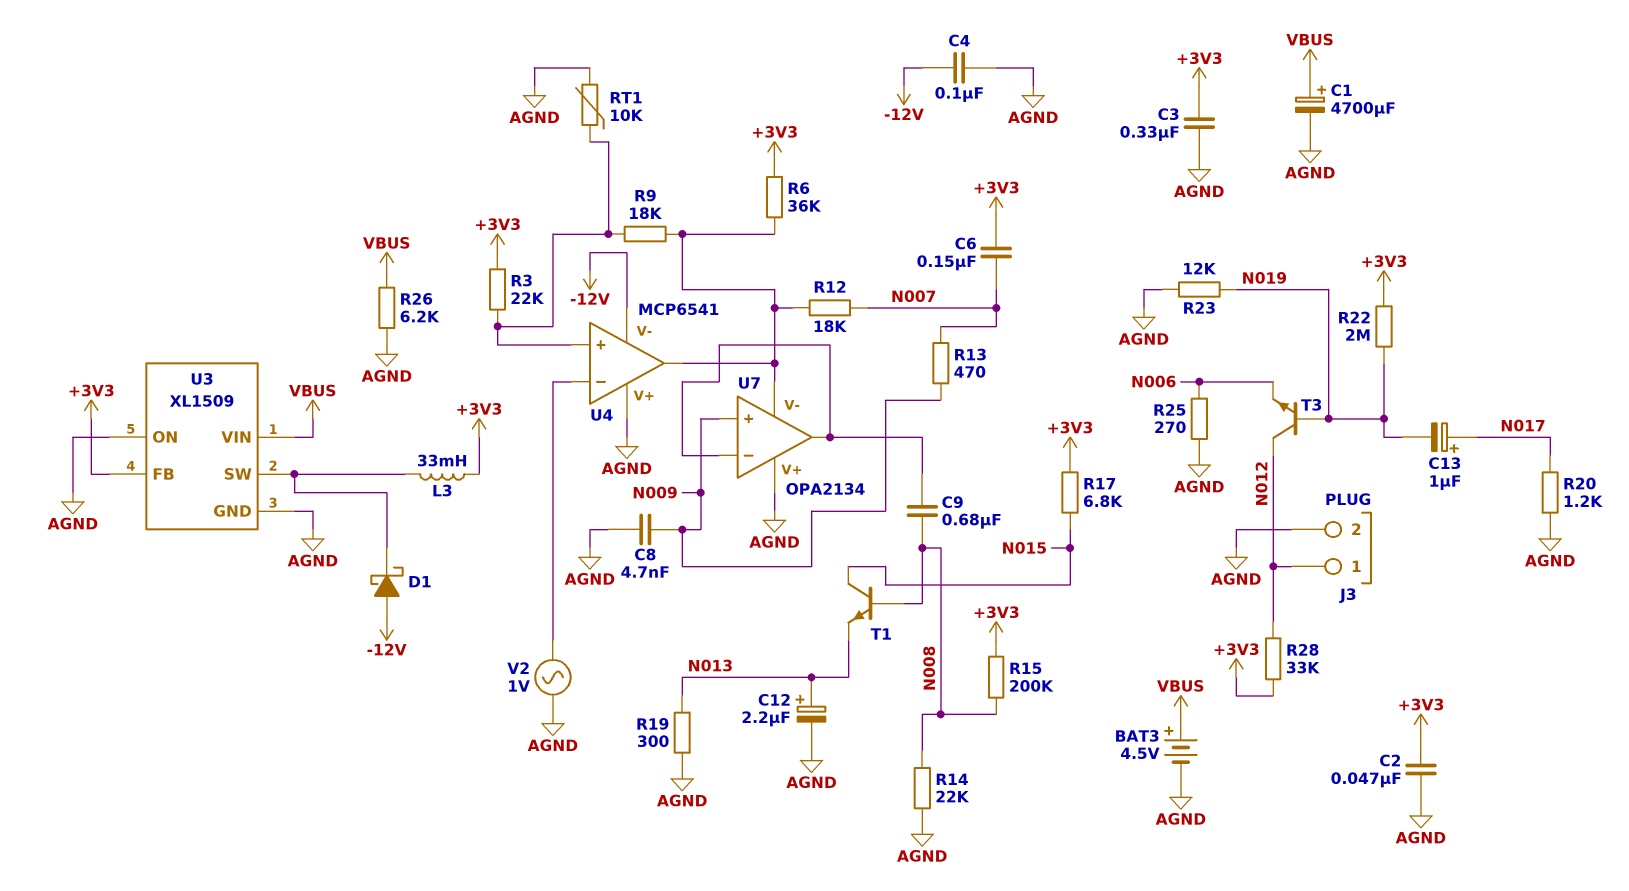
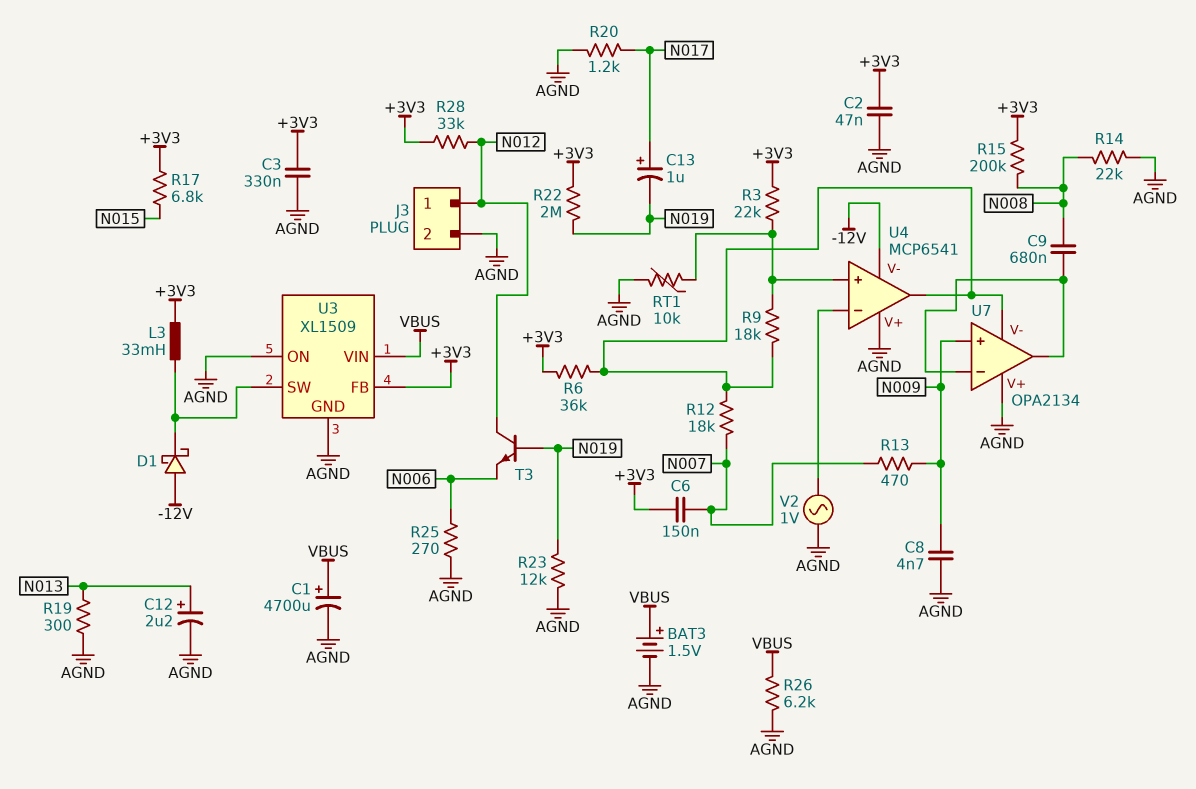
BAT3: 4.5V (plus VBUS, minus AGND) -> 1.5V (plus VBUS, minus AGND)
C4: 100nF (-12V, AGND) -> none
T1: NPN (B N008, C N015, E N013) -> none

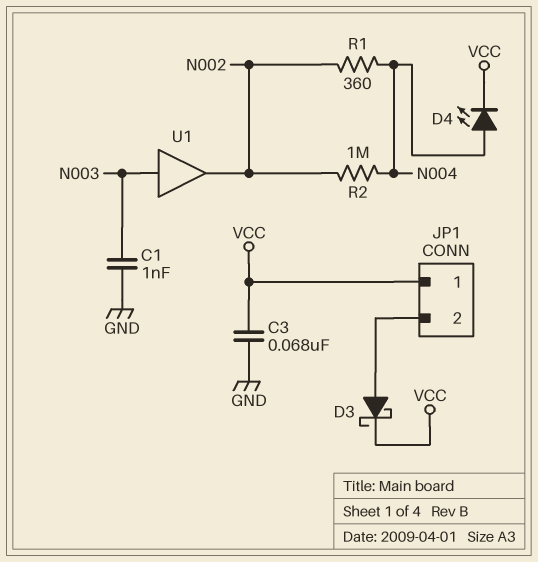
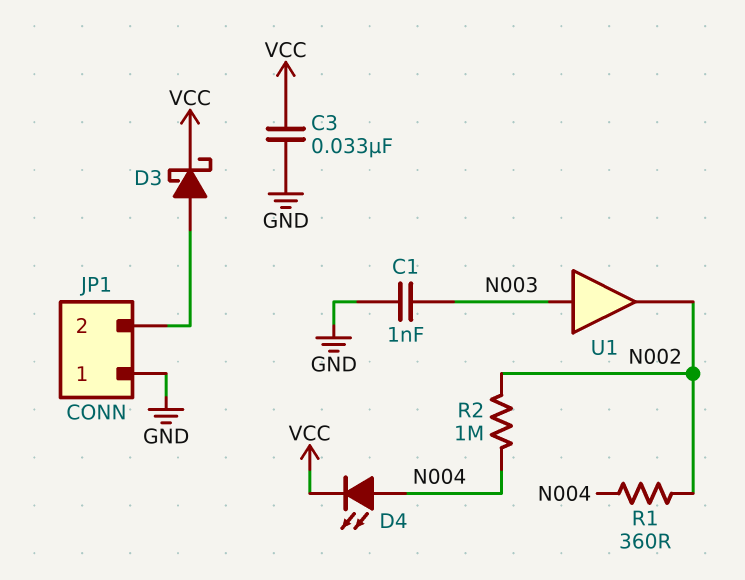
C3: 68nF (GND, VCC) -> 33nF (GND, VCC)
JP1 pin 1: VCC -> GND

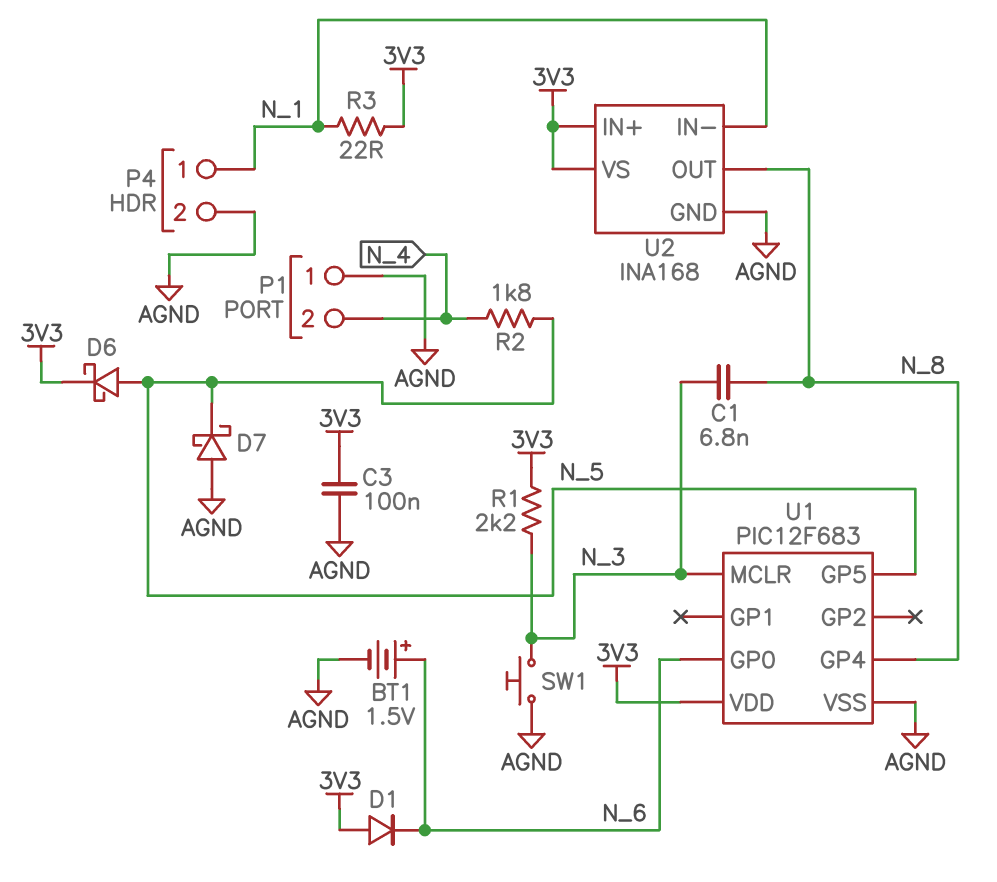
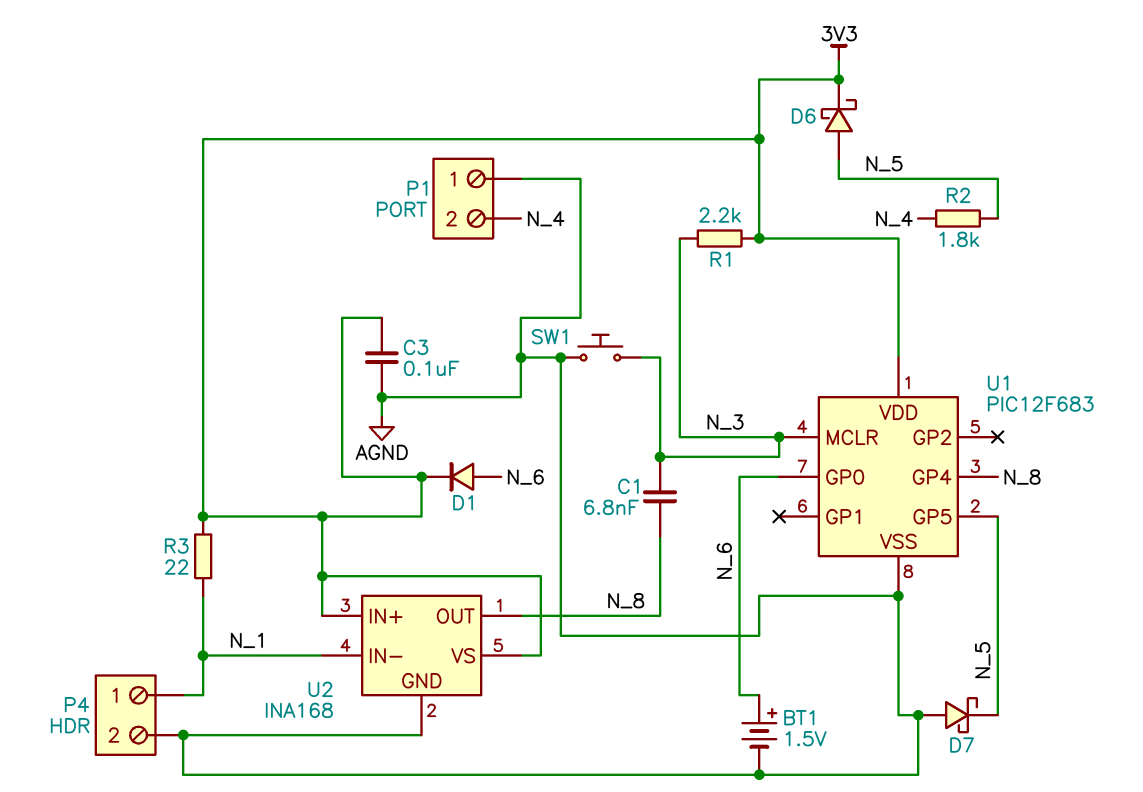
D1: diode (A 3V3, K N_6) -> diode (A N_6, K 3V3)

+++++

## Instructions for the task
Transcribe every entry above exactly. Omit all pictures.

## Exercise solution
BAT3: 4.5V (plus VBUS, minus AGND) -> 1.5V (plus VBUS, minus AGND)
C4: 100nF (-12V, AGND) -> none
T1: NPN (B N008, C N015, E N013) -> none

C3: 68nF (GND, VCC) -> 33nF (GND, VCC)
JP1 pin 1: VCC -> GND

D1: diode (A 3V3, K N_6) -> diode (A N_6, K 3V3)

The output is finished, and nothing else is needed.